WHAT YOU ARE ASKED TO DO – This exercise calls for the line with "The bedside clock in golden", the line with "The eraser in pink", and all lines between them in the material below, output exactly and with no other lines.

DATA FOR ANALYSIS –
---------------
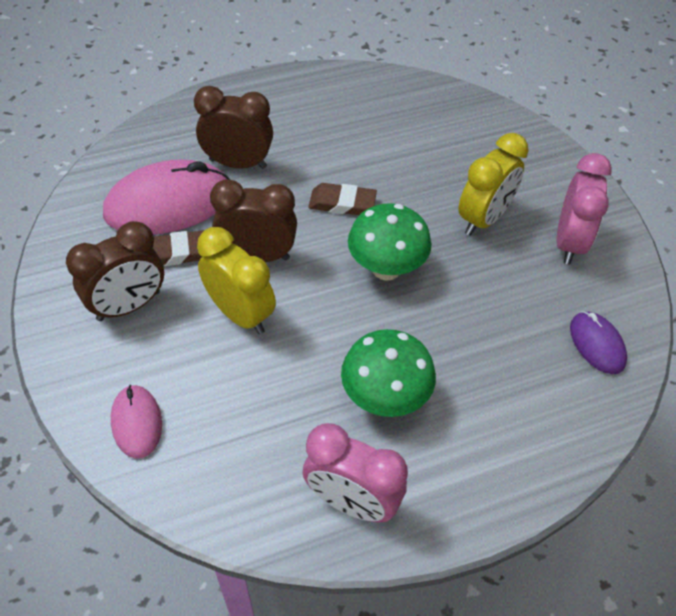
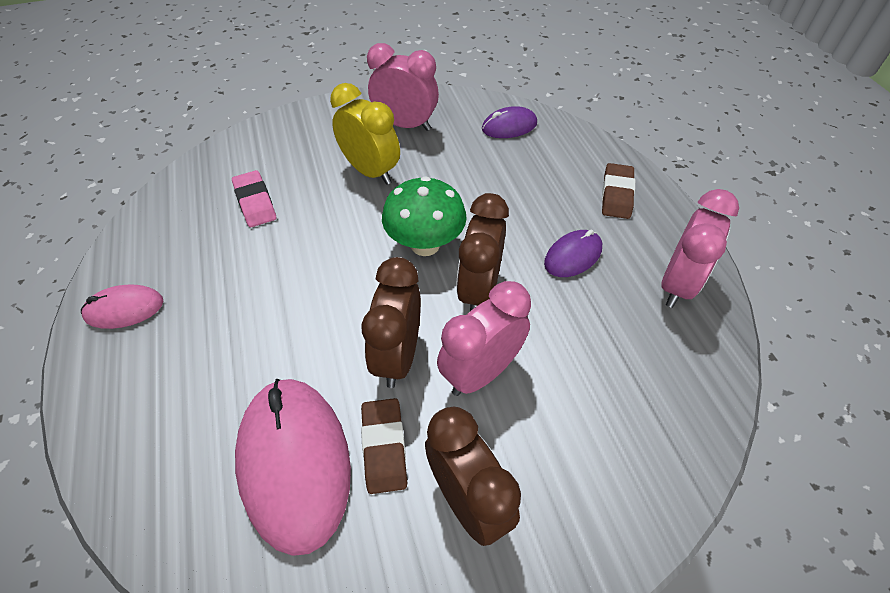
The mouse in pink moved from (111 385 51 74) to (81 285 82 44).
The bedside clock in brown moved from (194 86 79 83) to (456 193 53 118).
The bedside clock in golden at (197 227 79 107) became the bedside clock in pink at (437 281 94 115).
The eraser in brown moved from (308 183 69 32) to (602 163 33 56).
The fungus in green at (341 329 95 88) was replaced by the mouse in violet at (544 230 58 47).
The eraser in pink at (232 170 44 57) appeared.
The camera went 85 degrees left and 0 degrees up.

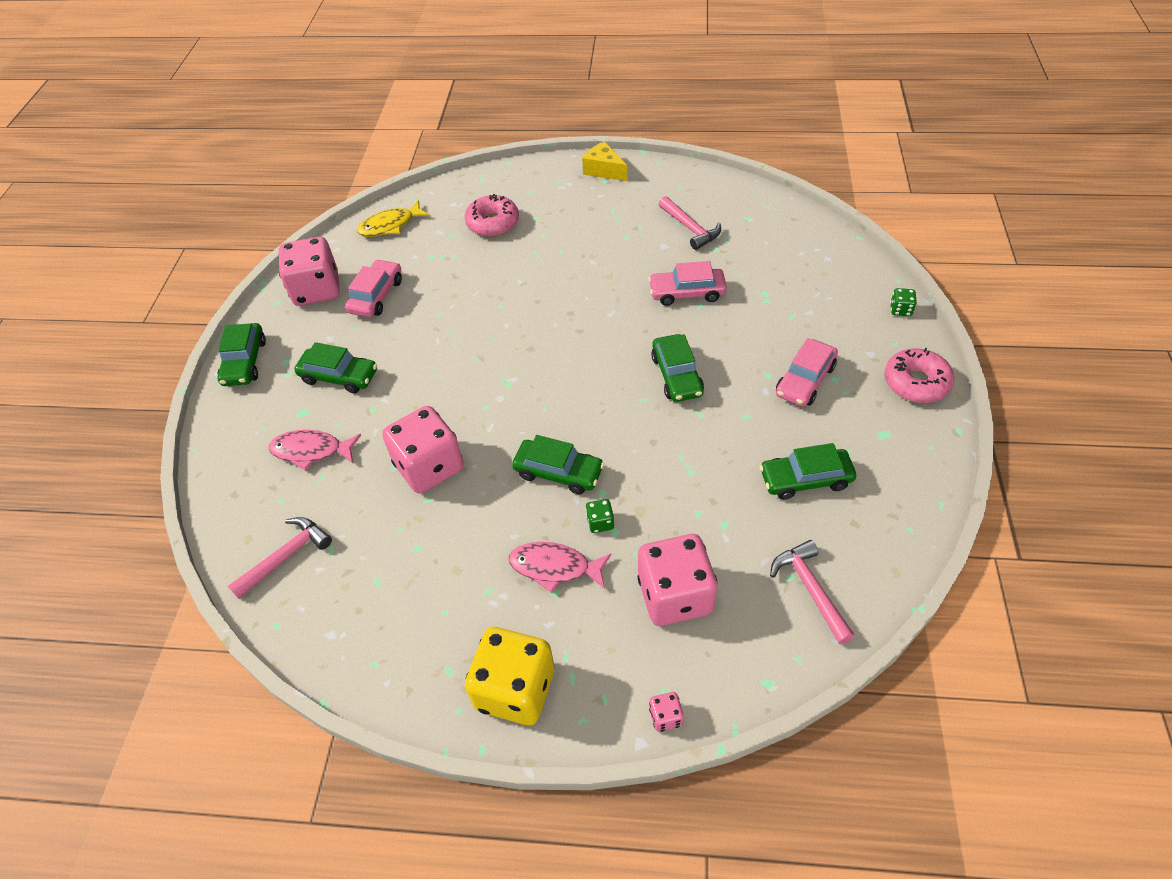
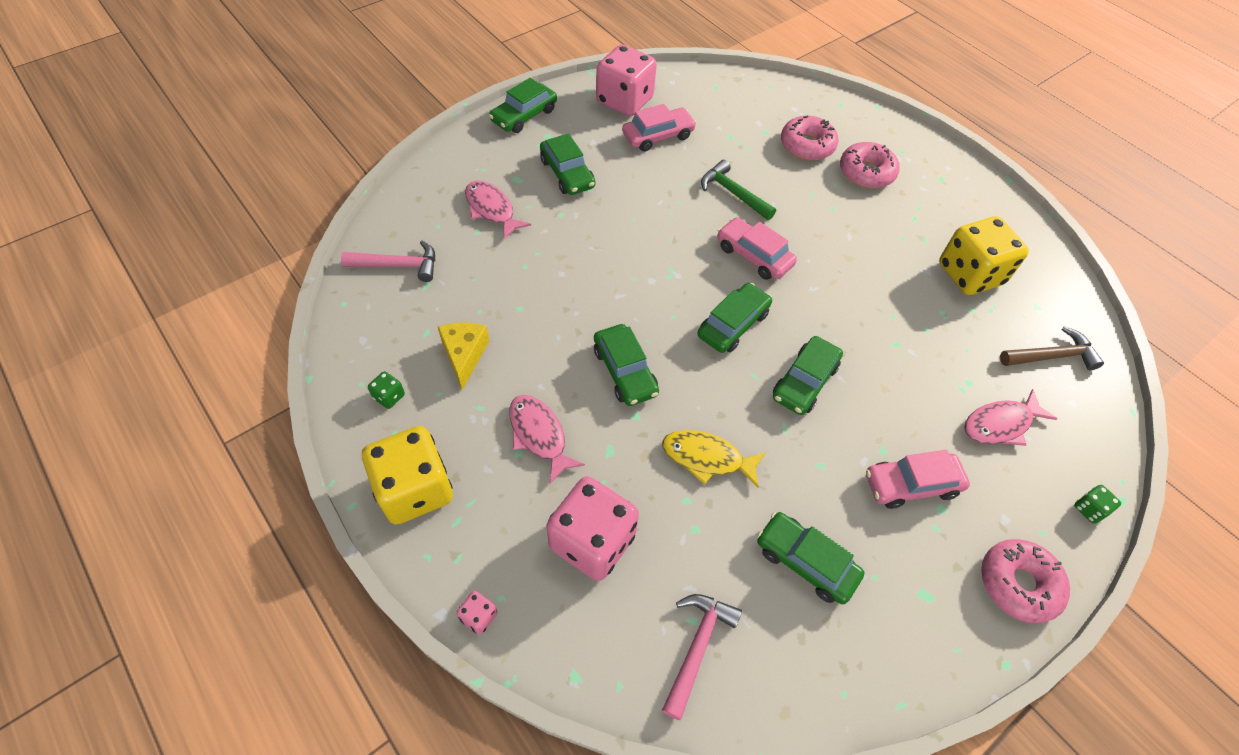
The fish figure in golden moved from (357 200 73 37) to (662 430 104 58).
The die in pink at (382 406 82 87) disappeared.
The cheese in golden moved from (582 141 45 40) to (438 323 51 67).
The die in green moved from (586 499 28 34) to (368 371 37 38).
The toy car in pink moved from (648 261 79 45) to (717 217 80 63).
The carpenter's hammer in pink at (659 196 62 54) was replaced by the die in golden at (939 216 90 79).
The toy car in green at (698 283 74 70) appeared.
The carpenter's hammer in green at (701 160 75 60) appeared.
The glazed donut in pink at (840 142 59 46) appeared.
The fish figure in pink at (964 389 93 57) appeared.
The carpenter's hammer in brown at (1000 326 104 44) appeared.
The camera went 40 degrees right and 5 degrees up.

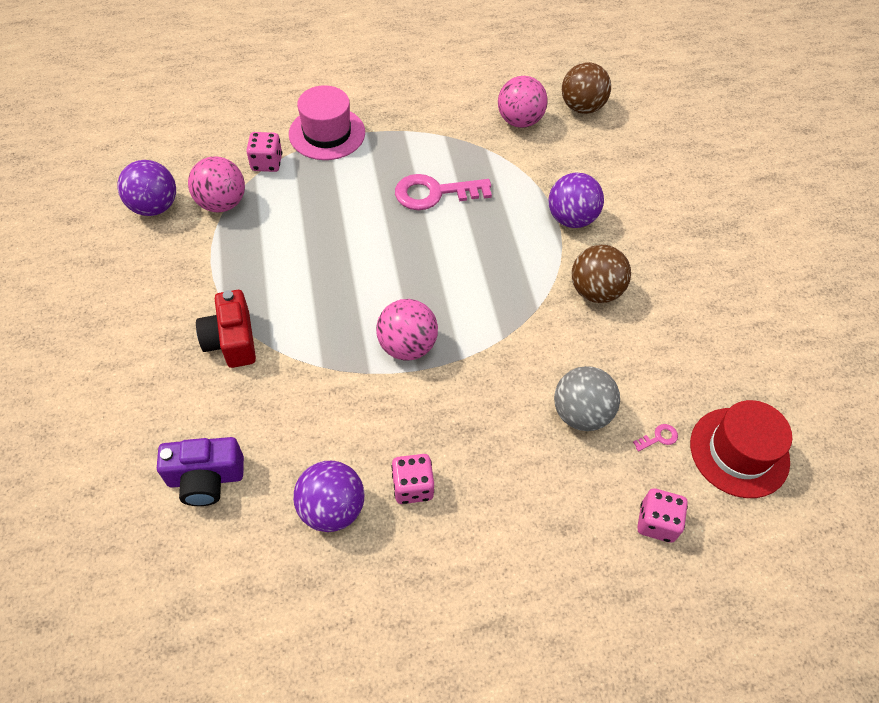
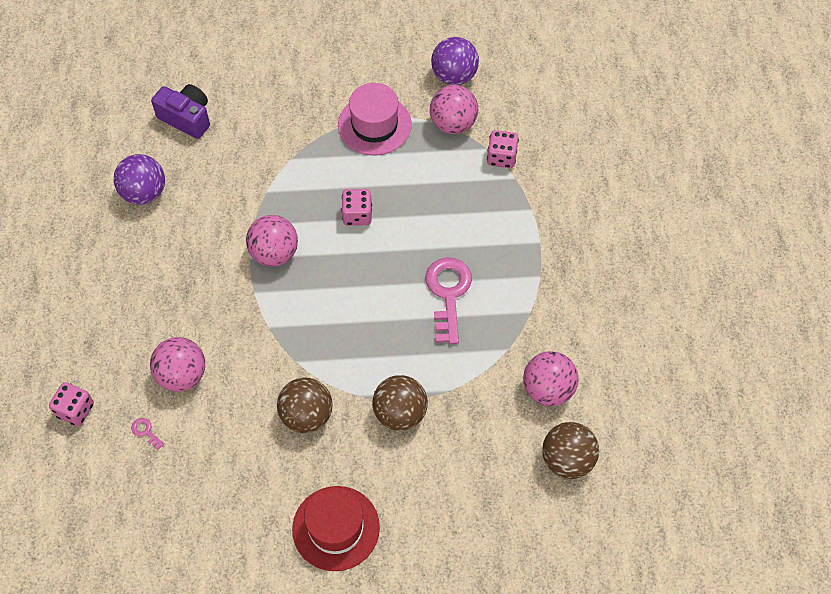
The compact camera in violet at (157 437 87 69) turned 120 degrees clockwise.
The compact camera in scarlet at (196 290 60 78) disappeared.
The tall hat in pink moved from (289 85 76 75) to (338 83 74 72).
The die in pink moved from (391 454 43 50) to (341 189 31 37).
The play ball in violet at (549 172 55 56) became the play ball in brown at (372 375 56 56).
The play ball in grey at (554 366 66 65) became the play ball in pink at (150 337 55 55).
The door key in pink at (633 424 45 27) turned 150 degrees clockwise.
The tall hat in scarlet moved from (690 400 102 98) to (292 486 88 85).
The camera went 100 degrees right and 5 degrees up.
---------------
RESULT FOR THIS EXERCISE –
The bedside clock in golden at (197 227 79 107) became the bedside clock in pink at (437 281 94 115).
The eraser in brown moved from (308 183 69 32) to (602 163 33 56).
The fungus in green at (341 329 95 88) was replaced by the mouse in violet at (544 230 58 47).
The eraser in pink at (232 170 44 57) appeared.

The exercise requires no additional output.